* WHAT THIS TASK INVOLVES
Your answer must consist of the lines running from the one that holds "R4: 22 (N_7, VS) -> 22 (GND, N_7)" to the end of the data, copied exactly.

Difference listings
((
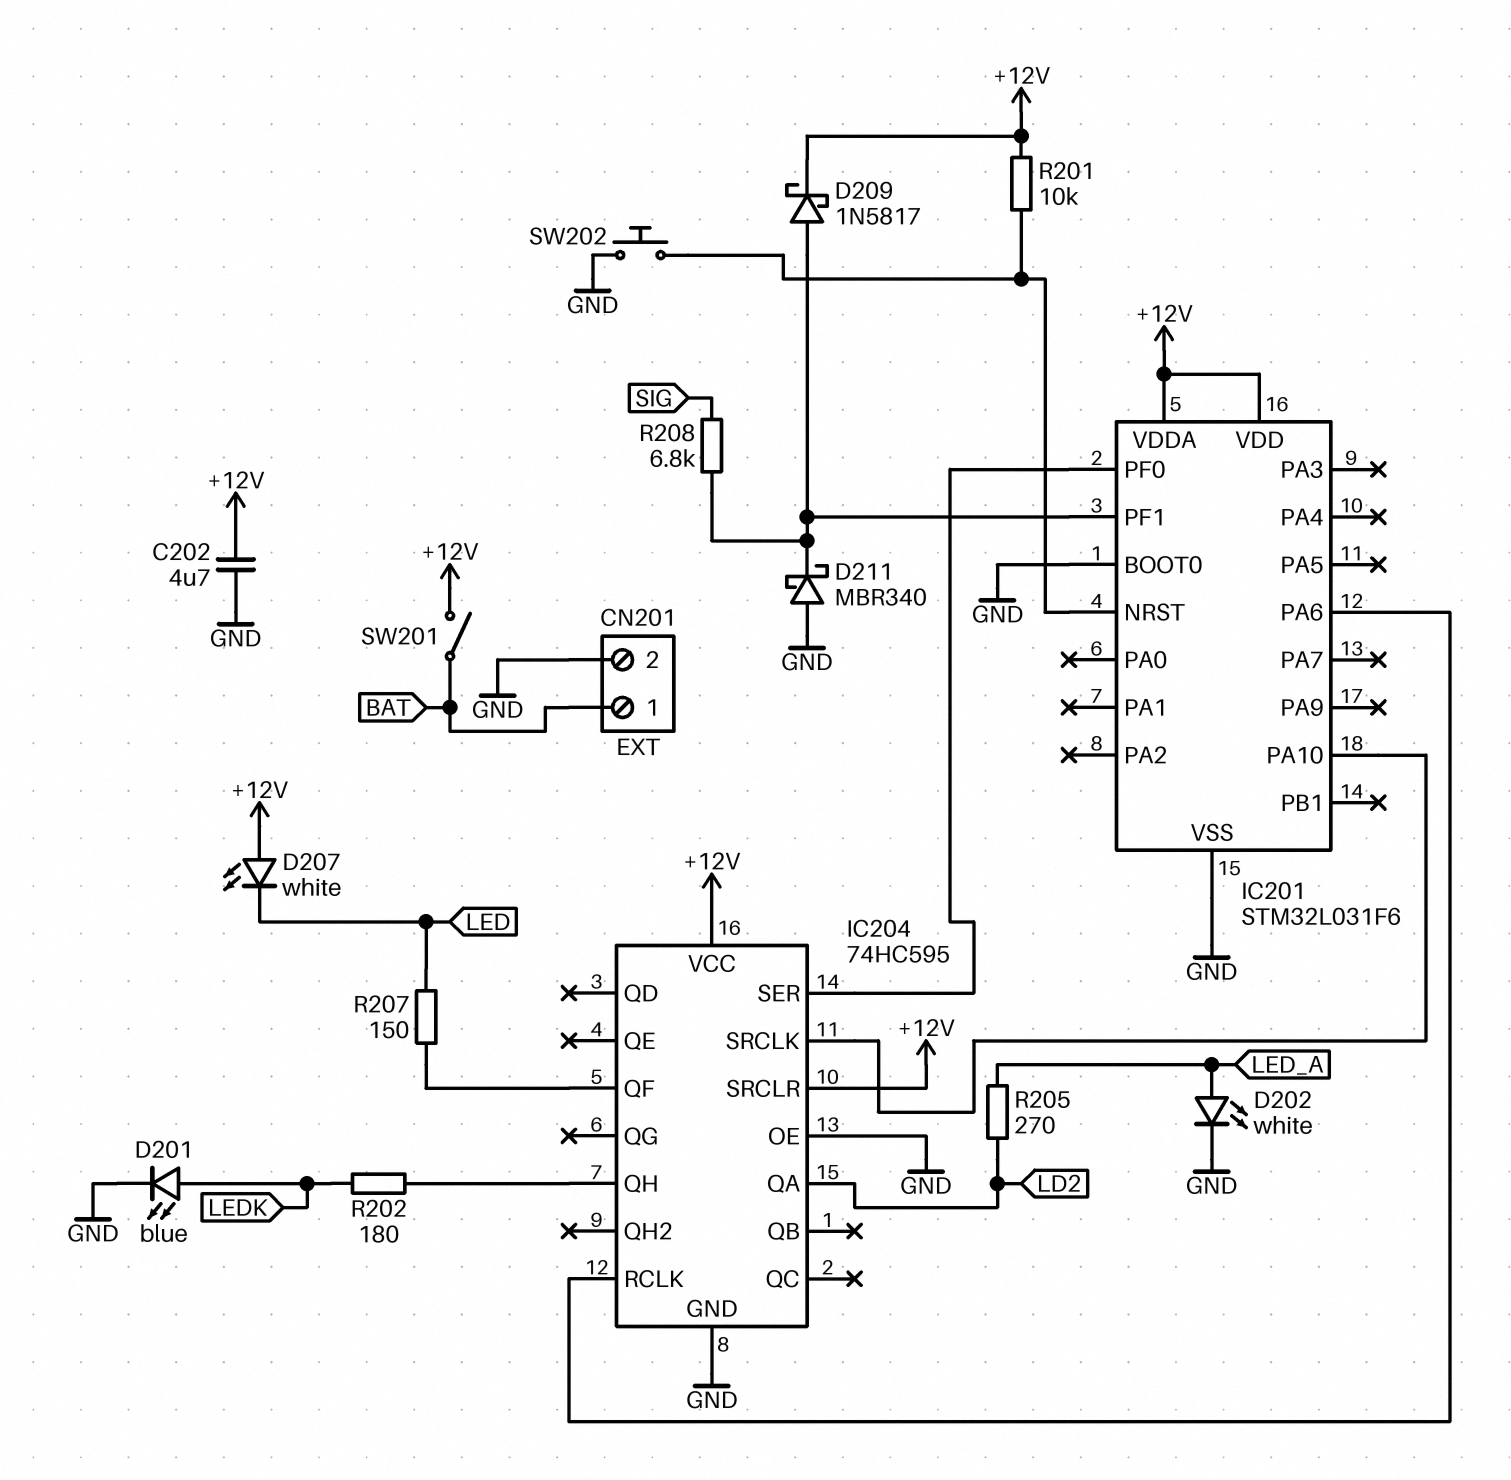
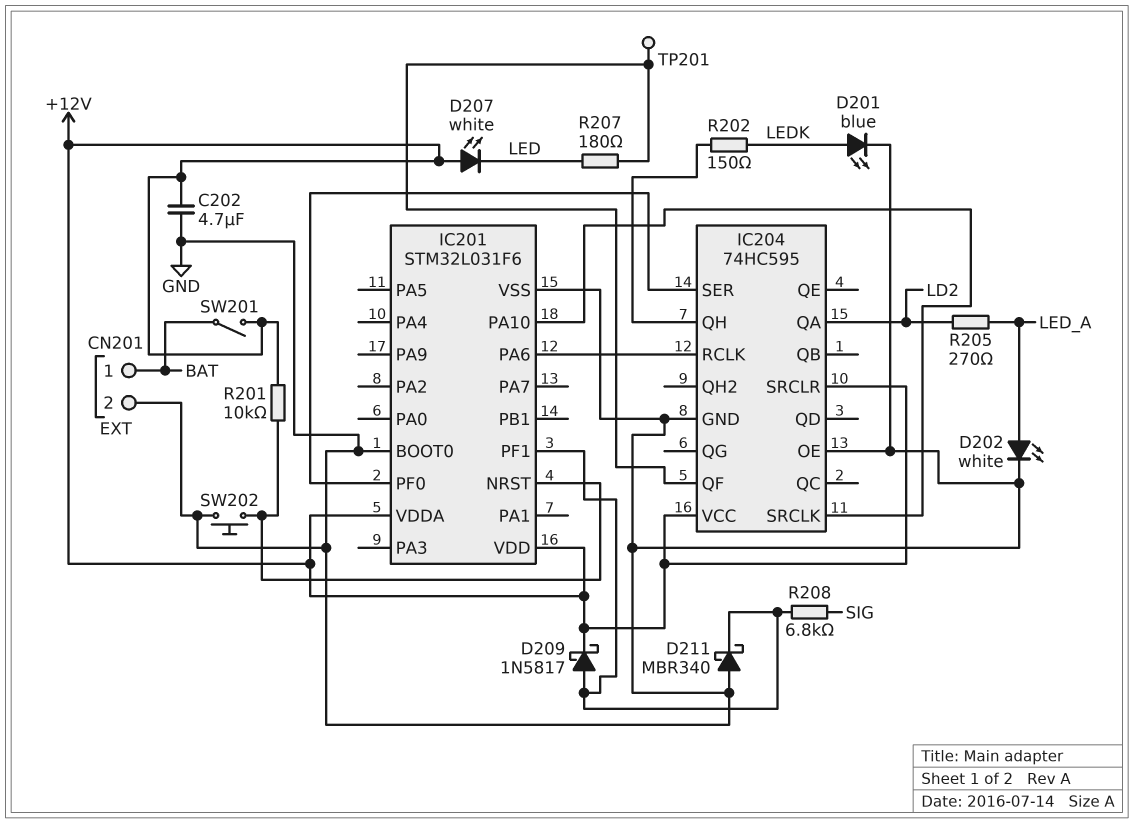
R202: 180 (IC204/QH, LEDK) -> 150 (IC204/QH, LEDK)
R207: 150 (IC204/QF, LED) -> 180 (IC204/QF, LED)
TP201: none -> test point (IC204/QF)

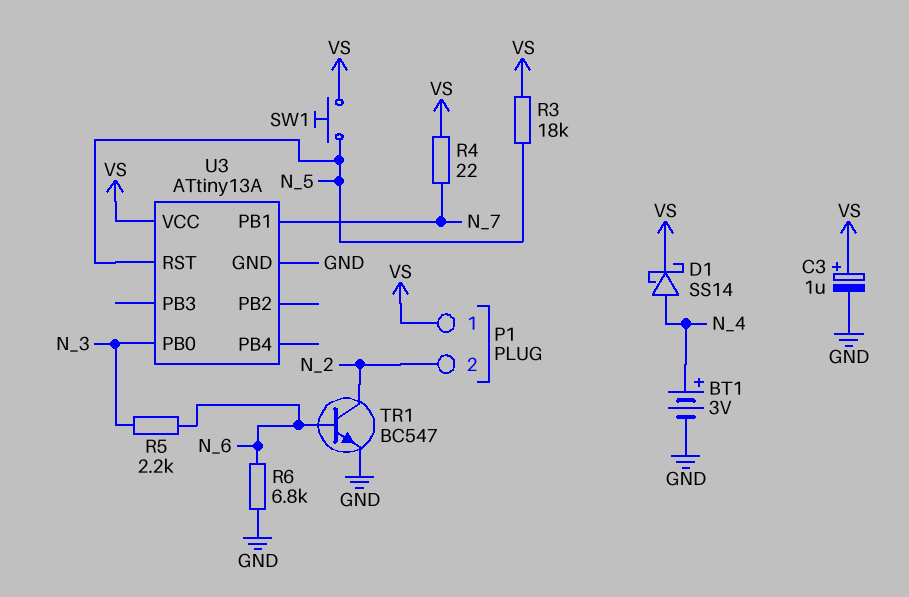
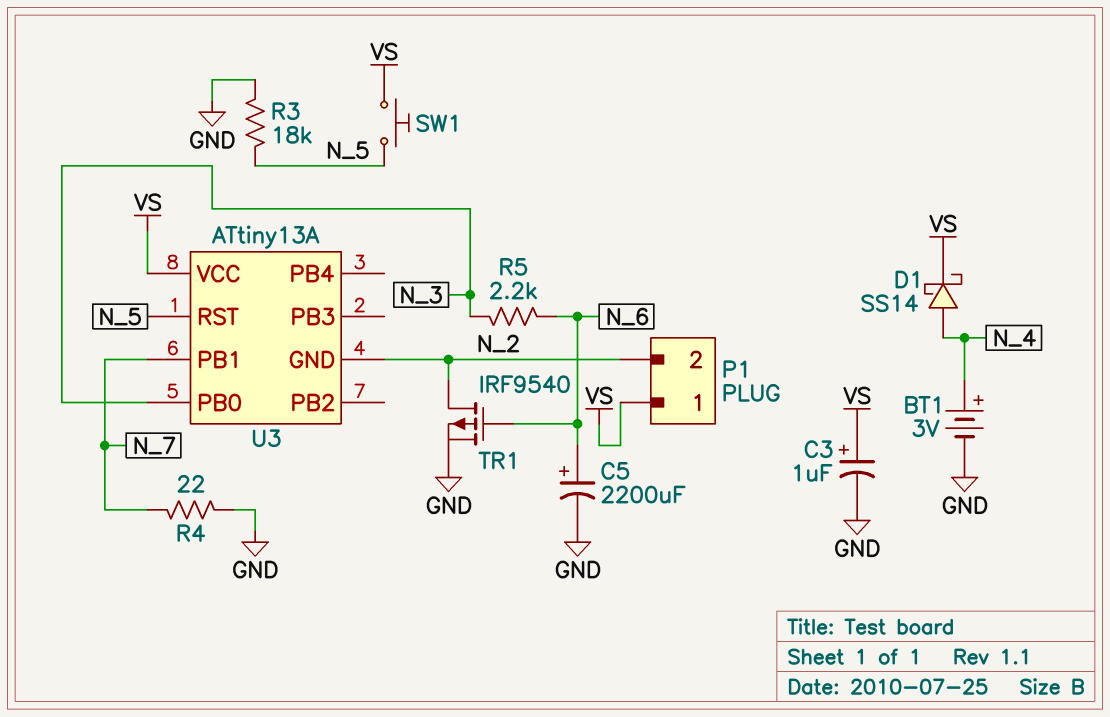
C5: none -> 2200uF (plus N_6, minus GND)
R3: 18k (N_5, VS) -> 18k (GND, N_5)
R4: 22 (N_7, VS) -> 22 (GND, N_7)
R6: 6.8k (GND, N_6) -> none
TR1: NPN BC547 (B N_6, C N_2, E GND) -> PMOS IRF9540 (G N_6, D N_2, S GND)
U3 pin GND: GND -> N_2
))
* EXERCISE ANSWER
R4: 22 (N_7, VS) -> 22 (GND, N_7)
R6: 6.8k (GND, N_6) -> none
TR1: NPN BC547 (B N_6, C N_2, E GND) -> PMOS IRF9540 (G N_6, D N_2, S GND)
U3 pin GND: GND -> N_2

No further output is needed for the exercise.